==== TASK INPUTS ====

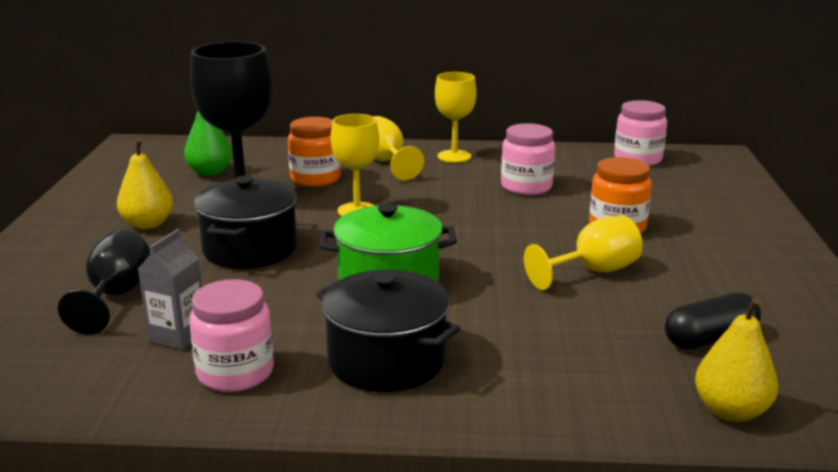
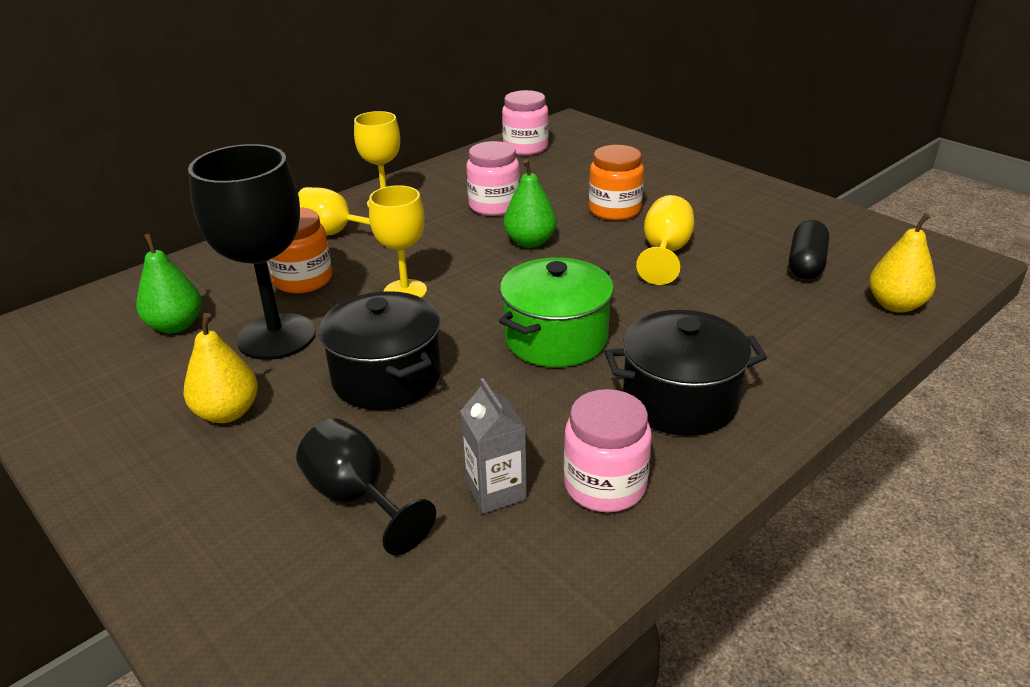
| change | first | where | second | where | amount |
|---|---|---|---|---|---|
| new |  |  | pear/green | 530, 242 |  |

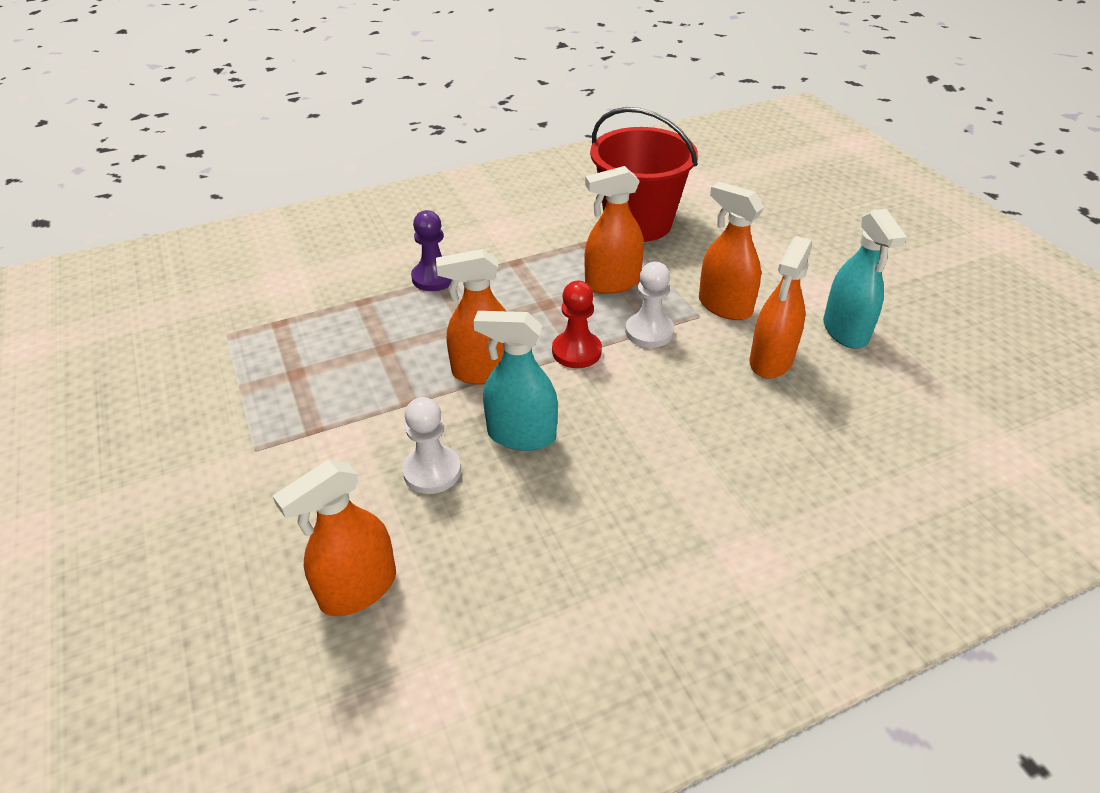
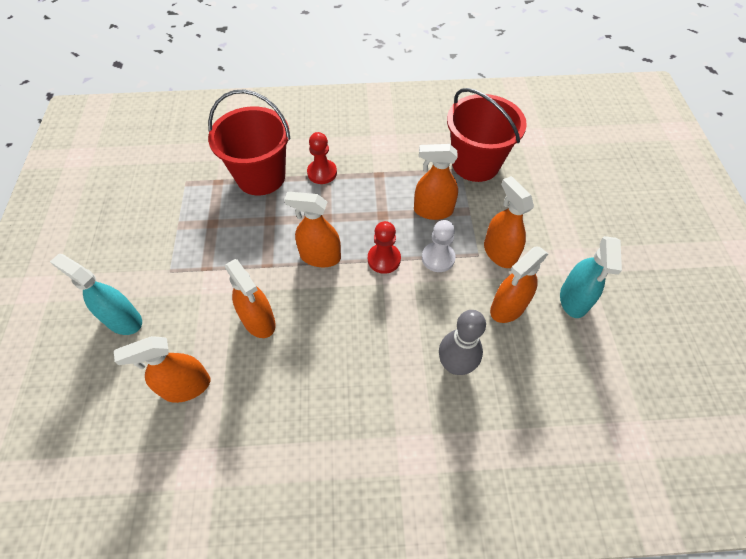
| change | first | where | second | where | amount |
|---|---|---|---|---|---|
| new |  |  | bucket/red | 261, 177 |  |
| new |  |  | bowling pin/grey | 455, 365 |  |
| shifted | spray bottle/turquoise | 521, 435 |  | 123, 320 |  |
| swapped | pawn/white | 432, 471 | spray bottle/orange | 258, 320 |  |
| repainted | pawn/purple | 434, 278 | pawn/red | 322, 173 |  |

====

=== ACTION ITEM ===
No picture should be included when the data are set down again exactly.

=== OUTPUT BELOW ===
| change | first | where | second | where | amount |
|---|---|---|---|---|---|
| new |  |  | pear/green | 530, 242 |  |

| change | first | where | second | where | amount |
|---|---|---|---|---|---|
| new |  |  | bucket/red | 261, 177 |  |
| new |  |  | bowling pin/grey | 455, 365 |  |
| shifted | spray bottle/turquoise | 521, 435 |  | 123, 320 |  |
| swapped | pawn/white | 432, 471 | spray bottle/orange | 258, 320 |  |
| repainted | pawn/purple | 434, 278 | pawn/red | 322, 173 |  |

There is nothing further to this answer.